YOUR ASSIGNMENT: Starting at the top of the entries, restate word for word each line up to and including the one with "juice carton/ash-grey (271, 398) -> none".

Scene change data:
==============================

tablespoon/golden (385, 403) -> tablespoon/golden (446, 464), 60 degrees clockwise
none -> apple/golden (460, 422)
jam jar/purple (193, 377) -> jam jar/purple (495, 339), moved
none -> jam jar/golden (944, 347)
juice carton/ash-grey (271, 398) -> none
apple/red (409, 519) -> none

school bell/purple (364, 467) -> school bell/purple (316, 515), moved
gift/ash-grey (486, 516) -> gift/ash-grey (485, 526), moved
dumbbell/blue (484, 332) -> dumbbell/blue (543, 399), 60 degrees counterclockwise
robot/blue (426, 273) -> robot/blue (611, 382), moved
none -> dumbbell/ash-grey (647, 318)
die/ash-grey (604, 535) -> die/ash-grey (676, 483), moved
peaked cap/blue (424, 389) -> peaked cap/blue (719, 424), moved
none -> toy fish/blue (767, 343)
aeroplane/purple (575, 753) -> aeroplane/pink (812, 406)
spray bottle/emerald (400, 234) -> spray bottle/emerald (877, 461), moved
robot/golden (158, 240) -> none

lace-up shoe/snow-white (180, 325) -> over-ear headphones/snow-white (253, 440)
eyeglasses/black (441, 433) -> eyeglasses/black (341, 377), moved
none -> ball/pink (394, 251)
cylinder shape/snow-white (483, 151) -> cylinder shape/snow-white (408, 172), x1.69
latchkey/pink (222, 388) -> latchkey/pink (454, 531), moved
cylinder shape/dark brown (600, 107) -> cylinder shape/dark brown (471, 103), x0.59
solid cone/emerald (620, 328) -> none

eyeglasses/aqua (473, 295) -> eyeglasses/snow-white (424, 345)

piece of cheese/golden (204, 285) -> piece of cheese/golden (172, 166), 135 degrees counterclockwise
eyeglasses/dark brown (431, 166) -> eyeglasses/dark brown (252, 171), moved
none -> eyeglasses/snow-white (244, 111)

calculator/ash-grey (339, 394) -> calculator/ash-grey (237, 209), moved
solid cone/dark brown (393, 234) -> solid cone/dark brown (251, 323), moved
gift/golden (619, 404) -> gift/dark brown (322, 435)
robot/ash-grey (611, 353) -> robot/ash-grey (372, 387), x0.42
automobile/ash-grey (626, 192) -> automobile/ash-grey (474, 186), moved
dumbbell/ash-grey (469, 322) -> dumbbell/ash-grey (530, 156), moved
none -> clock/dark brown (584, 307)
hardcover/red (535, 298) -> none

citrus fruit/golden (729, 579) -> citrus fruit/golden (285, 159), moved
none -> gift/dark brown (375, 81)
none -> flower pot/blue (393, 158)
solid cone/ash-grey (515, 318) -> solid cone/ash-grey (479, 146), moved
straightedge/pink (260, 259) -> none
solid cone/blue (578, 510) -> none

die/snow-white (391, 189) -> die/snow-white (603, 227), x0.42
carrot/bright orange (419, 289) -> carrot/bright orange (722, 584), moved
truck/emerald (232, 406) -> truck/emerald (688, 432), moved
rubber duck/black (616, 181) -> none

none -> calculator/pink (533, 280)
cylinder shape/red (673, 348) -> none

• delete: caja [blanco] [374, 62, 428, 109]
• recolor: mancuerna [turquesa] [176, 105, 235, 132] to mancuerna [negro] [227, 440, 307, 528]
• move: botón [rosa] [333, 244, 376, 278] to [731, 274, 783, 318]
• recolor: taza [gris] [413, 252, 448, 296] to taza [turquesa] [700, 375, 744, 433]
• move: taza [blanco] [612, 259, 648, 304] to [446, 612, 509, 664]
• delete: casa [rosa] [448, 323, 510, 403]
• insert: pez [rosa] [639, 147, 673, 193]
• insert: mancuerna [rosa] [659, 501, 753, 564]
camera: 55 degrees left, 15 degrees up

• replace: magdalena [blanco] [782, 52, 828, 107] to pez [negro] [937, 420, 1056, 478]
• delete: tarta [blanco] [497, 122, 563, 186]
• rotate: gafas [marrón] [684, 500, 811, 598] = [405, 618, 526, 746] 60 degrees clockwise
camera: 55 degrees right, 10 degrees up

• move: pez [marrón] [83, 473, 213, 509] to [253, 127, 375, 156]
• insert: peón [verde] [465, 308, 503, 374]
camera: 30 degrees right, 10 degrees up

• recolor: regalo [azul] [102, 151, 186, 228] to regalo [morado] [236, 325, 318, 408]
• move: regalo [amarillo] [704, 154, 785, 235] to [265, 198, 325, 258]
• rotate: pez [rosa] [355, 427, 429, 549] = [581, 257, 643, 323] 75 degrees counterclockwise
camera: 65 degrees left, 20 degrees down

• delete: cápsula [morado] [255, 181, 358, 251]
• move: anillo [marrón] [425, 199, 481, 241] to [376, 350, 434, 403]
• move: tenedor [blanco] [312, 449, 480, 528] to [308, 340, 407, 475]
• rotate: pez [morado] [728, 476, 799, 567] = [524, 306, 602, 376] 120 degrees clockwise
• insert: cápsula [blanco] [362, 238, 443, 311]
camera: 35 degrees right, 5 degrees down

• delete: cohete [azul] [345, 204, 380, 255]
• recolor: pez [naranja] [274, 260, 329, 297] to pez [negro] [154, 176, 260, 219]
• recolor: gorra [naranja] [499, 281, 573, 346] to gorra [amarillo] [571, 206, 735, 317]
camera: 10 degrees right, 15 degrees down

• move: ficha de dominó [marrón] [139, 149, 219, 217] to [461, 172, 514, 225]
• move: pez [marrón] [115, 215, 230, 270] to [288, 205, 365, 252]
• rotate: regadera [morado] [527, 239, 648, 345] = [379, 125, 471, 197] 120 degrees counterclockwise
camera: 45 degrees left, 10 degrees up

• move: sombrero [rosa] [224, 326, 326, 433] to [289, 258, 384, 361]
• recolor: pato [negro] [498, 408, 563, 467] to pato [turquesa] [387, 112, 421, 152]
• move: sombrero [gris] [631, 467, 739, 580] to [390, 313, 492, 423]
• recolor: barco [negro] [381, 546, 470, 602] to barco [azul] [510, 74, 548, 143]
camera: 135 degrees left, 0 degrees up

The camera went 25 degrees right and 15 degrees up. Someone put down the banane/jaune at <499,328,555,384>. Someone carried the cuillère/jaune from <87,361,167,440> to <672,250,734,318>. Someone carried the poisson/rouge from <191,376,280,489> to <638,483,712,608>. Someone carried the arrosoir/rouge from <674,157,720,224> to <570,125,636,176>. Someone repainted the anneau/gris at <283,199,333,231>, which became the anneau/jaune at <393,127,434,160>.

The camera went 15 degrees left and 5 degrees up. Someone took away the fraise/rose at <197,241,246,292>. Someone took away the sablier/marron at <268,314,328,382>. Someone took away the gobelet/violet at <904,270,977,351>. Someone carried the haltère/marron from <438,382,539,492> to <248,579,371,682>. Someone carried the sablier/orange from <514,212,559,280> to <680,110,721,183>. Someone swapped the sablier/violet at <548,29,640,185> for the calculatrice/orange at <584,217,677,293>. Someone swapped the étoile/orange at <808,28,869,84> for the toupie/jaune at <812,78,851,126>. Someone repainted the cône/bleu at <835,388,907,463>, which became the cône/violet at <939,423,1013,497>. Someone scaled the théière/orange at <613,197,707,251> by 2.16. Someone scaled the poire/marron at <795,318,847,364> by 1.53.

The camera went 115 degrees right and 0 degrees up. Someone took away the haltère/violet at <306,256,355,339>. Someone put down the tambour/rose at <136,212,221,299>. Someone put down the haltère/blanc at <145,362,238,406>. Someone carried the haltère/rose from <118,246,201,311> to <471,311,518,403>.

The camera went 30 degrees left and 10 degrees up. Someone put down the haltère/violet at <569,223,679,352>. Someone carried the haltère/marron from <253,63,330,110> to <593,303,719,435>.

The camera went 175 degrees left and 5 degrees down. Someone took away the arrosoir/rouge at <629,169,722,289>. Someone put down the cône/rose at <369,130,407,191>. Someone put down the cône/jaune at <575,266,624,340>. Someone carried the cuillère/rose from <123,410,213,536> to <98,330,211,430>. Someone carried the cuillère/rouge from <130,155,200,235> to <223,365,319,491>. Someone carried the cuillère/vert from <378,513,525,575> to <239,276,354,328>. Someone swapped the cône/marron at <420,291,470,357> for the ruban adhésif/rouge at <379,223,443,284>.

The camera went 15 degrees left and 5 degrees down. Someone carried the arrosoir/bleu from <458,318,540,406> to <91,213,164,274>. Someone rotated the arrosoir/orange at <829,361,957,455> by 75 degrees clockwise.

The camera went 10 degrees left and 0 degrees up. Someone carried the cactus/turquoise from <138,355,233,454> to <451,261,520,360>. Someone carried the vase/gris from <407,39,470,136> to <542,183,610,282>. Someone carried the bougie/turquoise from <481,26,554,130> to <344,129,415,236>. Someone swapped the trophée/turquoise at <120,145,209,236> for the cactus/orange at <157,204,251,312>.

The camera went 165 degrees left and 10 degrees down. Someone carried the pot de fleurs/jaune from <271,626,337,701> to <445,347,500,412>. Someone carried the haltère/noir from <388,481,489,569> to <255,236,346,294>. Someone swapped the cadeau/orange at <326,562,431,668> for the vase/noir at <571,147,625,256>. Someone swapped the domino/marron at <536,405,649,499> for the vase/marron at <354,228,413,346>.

==============================

EXERCISE RESPONSE:
tablespoon/golden (385, 403) -> tablespoon/golden (446, 464), 60 degrees clockwise
none -> apple/golden (460, 422)
jam jar/purple (193, 377) -> jam jar/purple (495, 339), moved
none -> jam jar/golden (944, 347)
juice carton/ash-grey (271, 398) -> none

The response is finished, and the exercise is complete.